■ Activity: Please take the lines from the one holding "BT2 pin TXD: D7 -> A2" through the one holding "RGB pin R: D10 -> A4" in the data below and copy them exactly.

■ Data records:
● ● ● ● ● ● ●

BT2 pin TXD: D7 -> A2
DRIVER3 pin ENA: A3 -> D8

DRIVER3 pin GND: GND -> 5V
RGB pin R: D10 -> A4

● ● ● ● ● ● ●

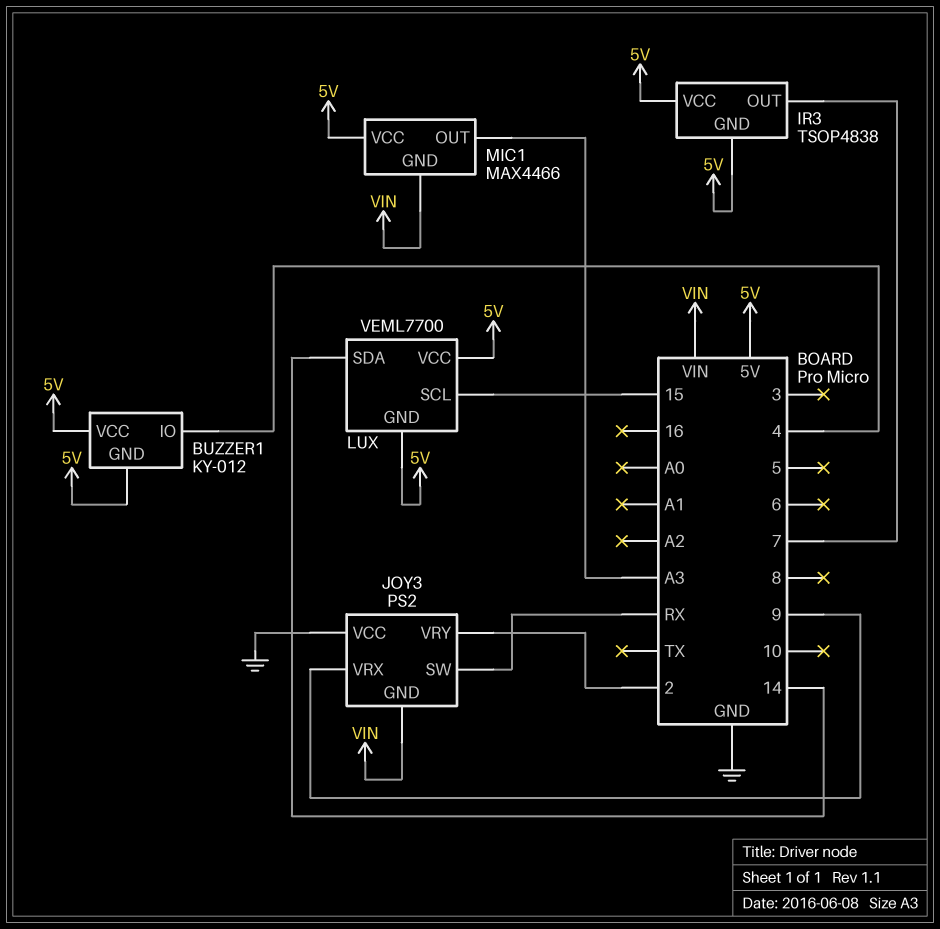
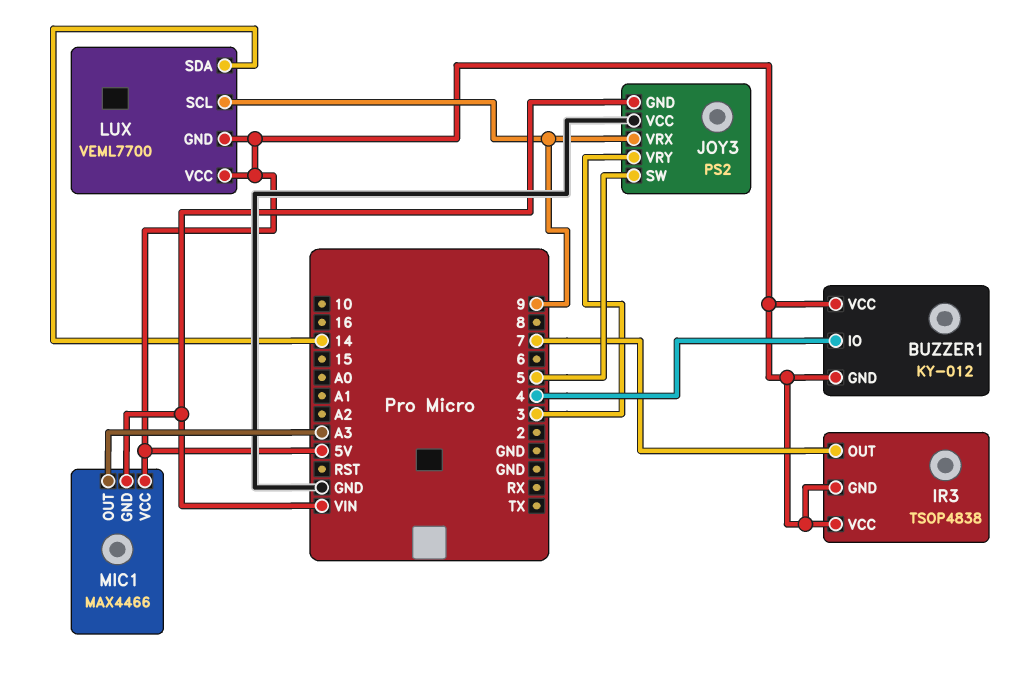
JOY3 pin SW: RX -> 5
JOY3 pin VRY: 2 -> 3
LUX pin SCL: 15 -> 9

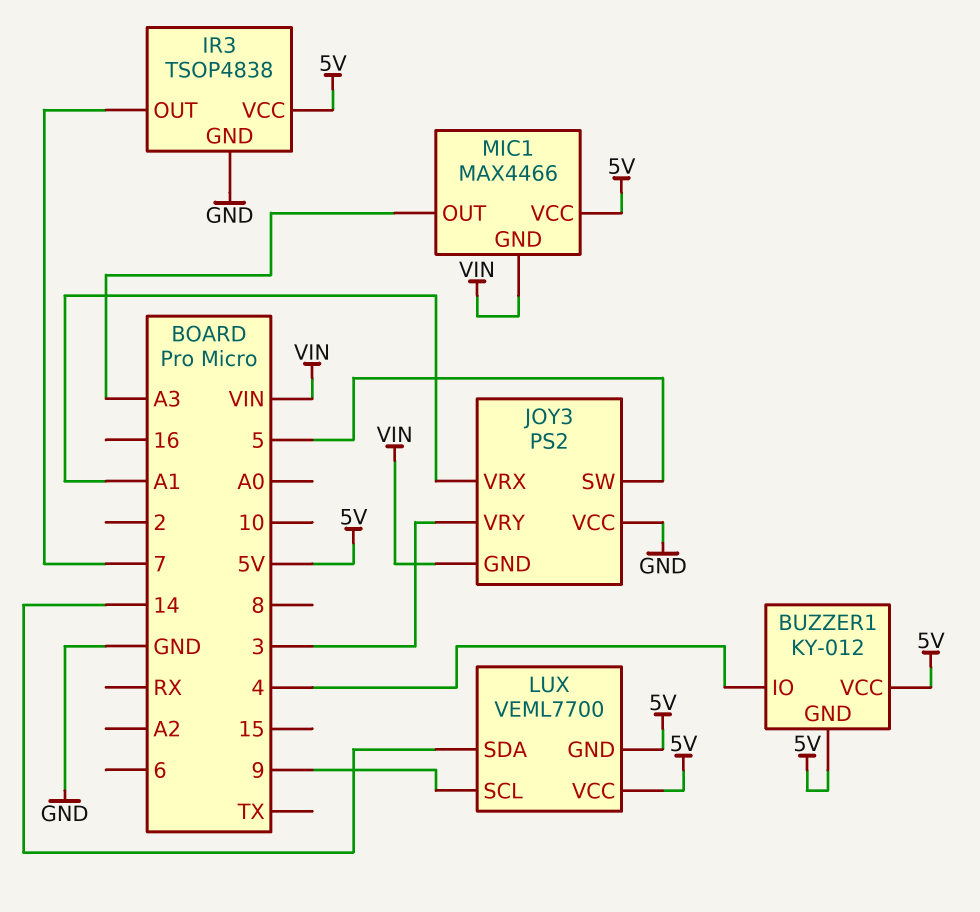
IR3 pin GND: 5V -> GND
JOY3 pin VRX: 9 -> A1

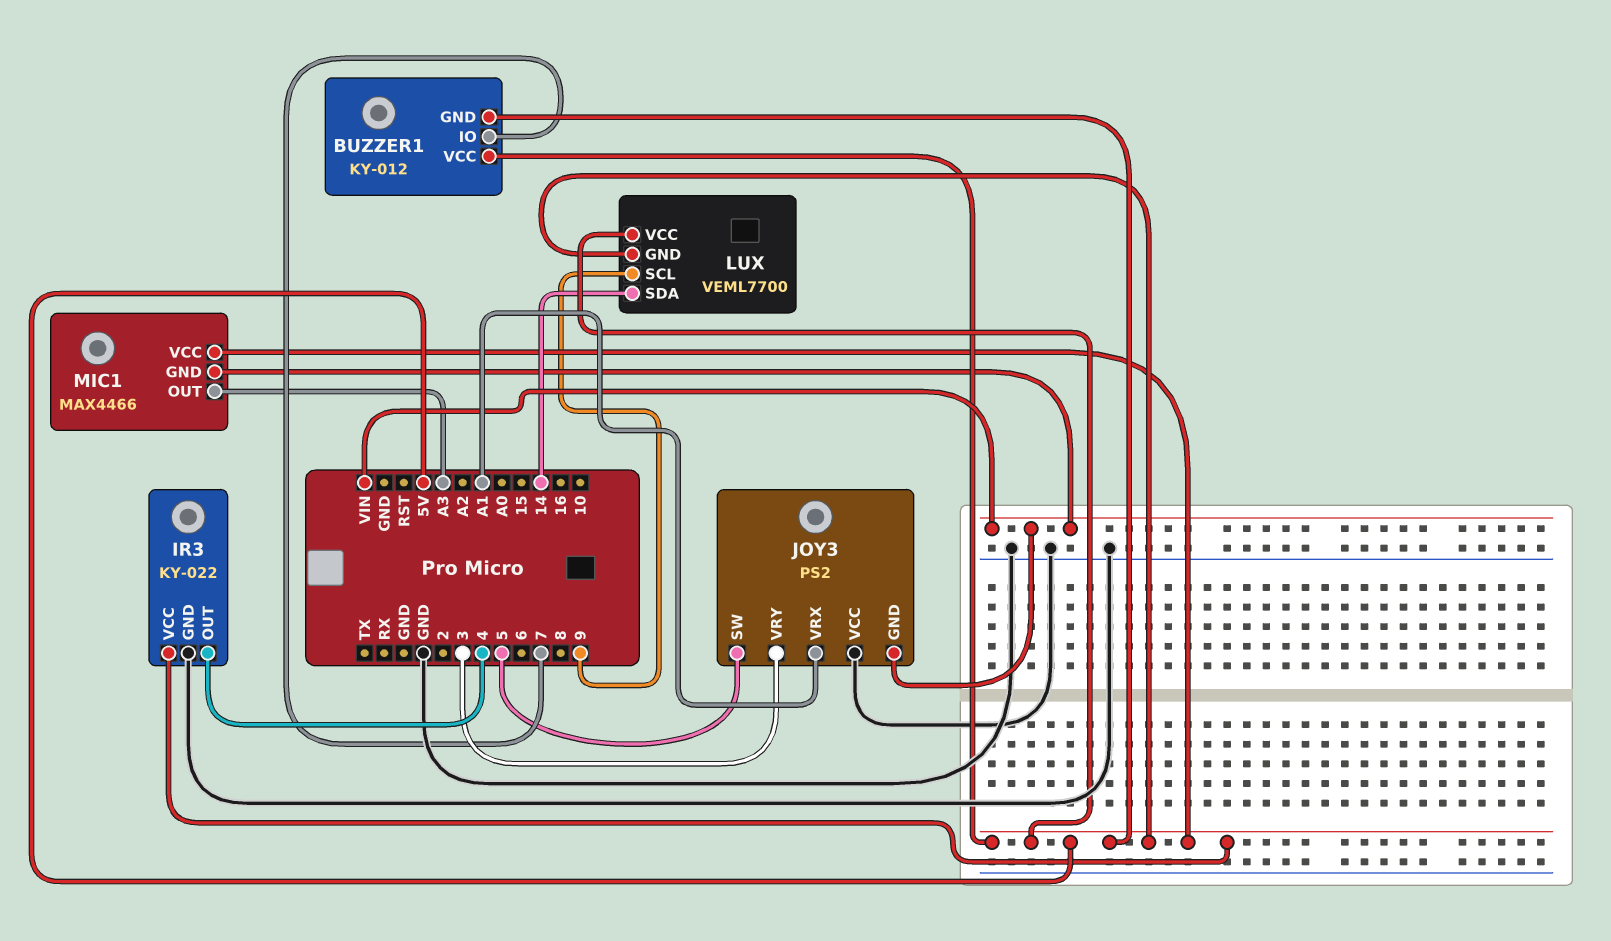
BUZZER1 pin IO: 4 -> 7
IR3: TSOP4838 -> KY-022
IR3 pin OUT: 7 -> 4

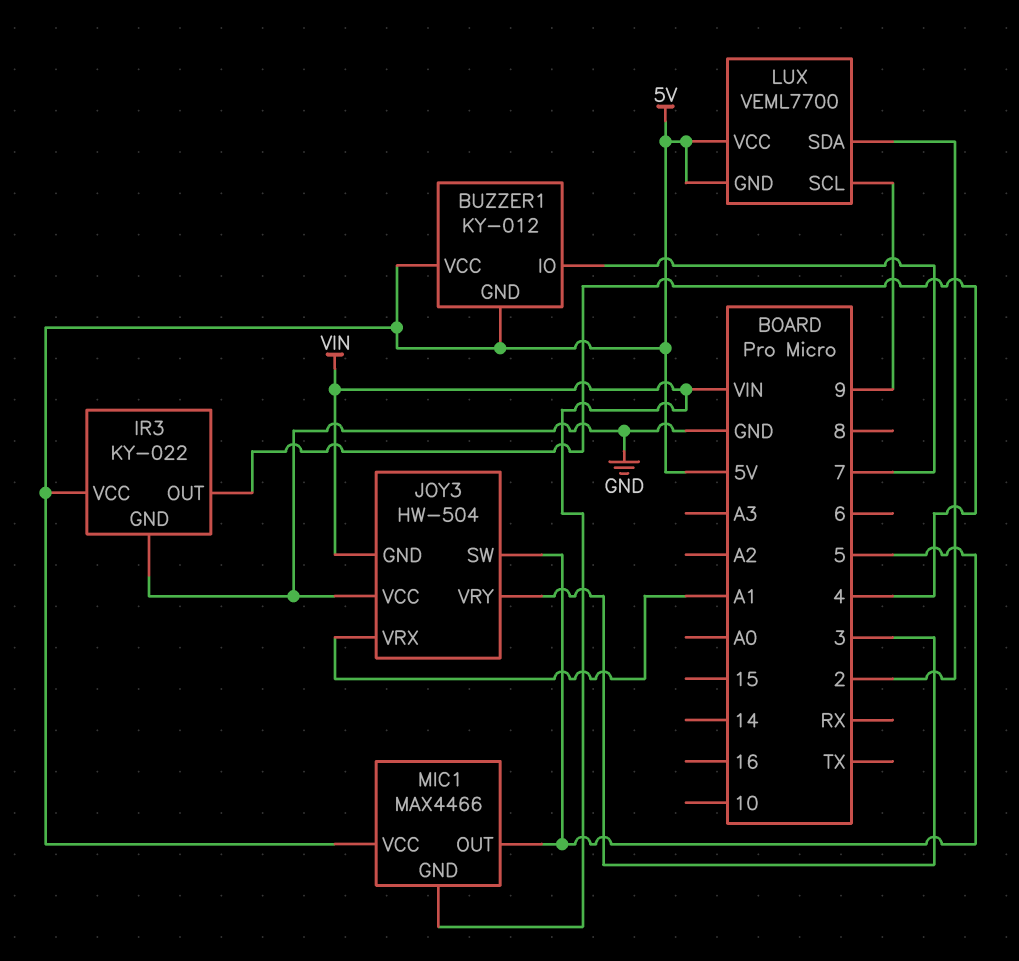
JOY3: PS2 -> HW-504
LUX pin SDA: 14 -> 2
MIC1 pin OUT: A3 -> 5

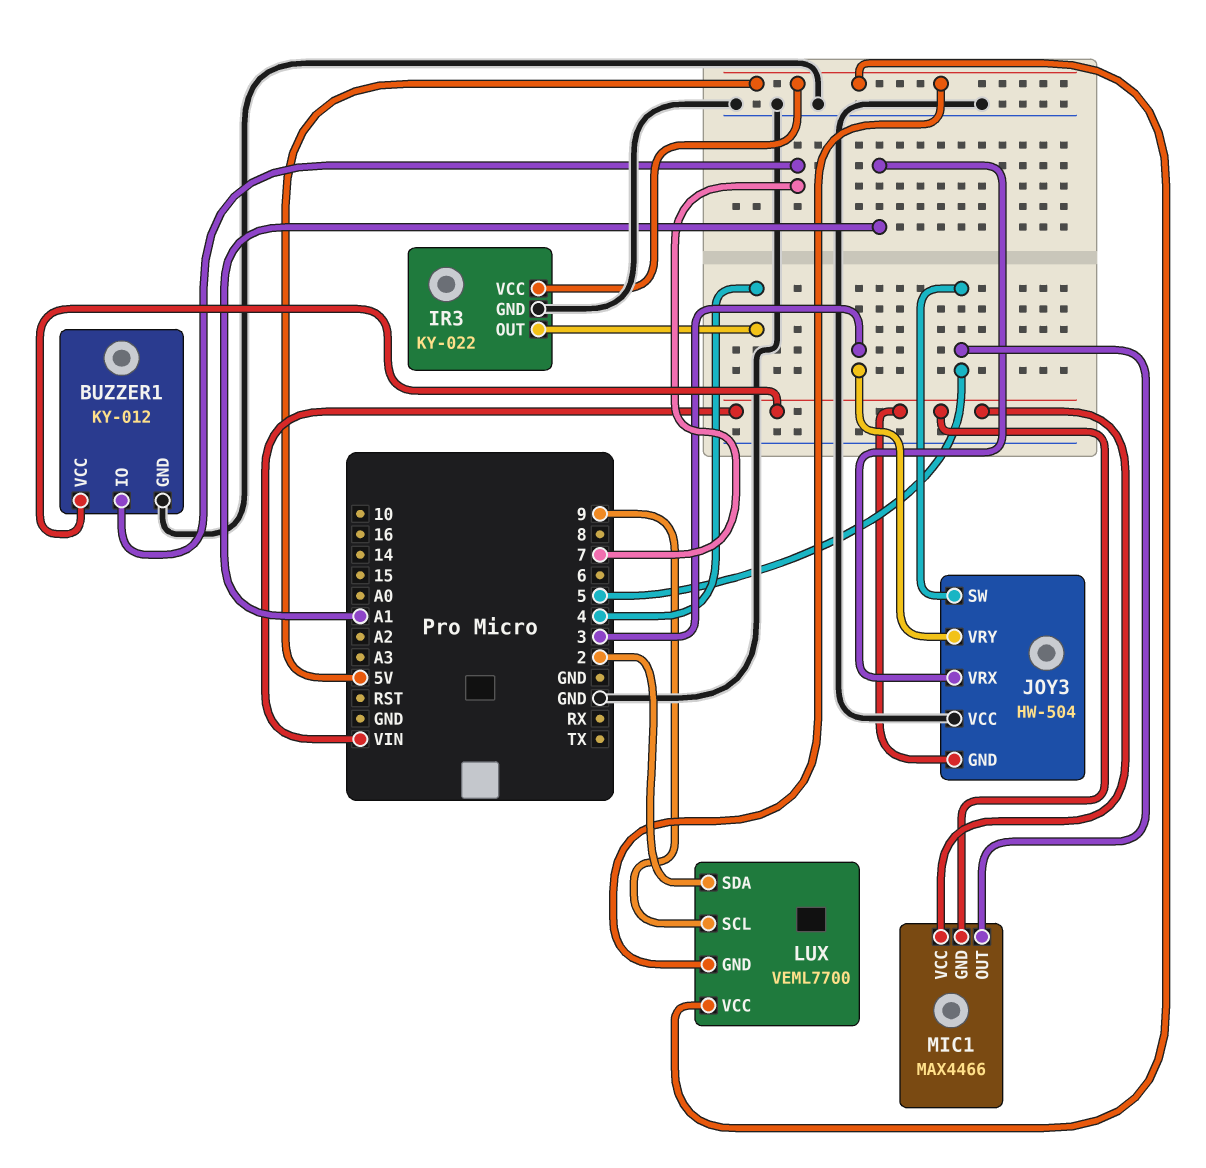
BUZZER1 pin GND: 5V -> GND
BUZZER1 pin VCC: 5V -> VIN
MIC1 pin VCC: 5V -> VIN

● ● ● ● ● ● ●

■ Response below:
BT2 pin TXD: D7 -> A2
DRIVER3 pin ENA: A3 -> D8

DRIVER3 pin GND: GND -> 5V
RGB pin R: D10 -> A4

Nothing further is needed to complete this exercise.